> **EXERCISE**:
In the copy, include every entry exactly but none of the images.

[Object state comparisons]
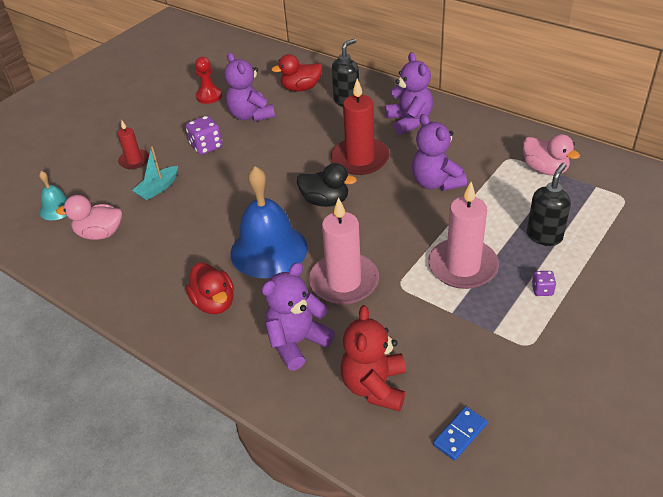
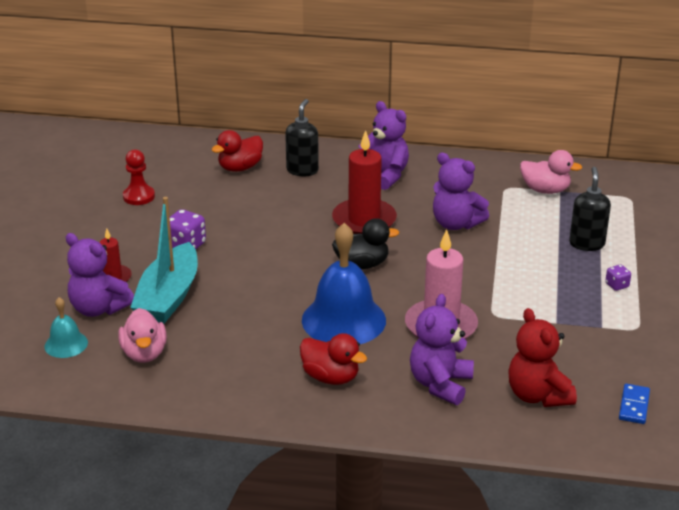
camera: 30 degrees left, 10 degrees down
(100, 234) = (144, 353): pink duck -> pink duck turned 75 degrees counterclockwise
(158, 188) = (168, 297): turquoise boat -> turquoise boat, size x1.91
(250, 115) = (207, 205): purple teddy bear -> purple teddy bear (99, 308)
(462, 266) = (537, 285): pink candle -> none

> **EXPECTED ANSWER**:
camera: 30 degrees left, 10 degrees down
(100, 234) = (144, 353): pink duck -> pink duck turned 75 degrees counterclockwise
(158, 188) = (168, 297): turquoise boat -> turquoise boat, size x1.91
(250, 115) = (207, 205): purple teddy bear -> purple teddy bear (99, 308)
(462, 266) = (537, 285): pink candle -> none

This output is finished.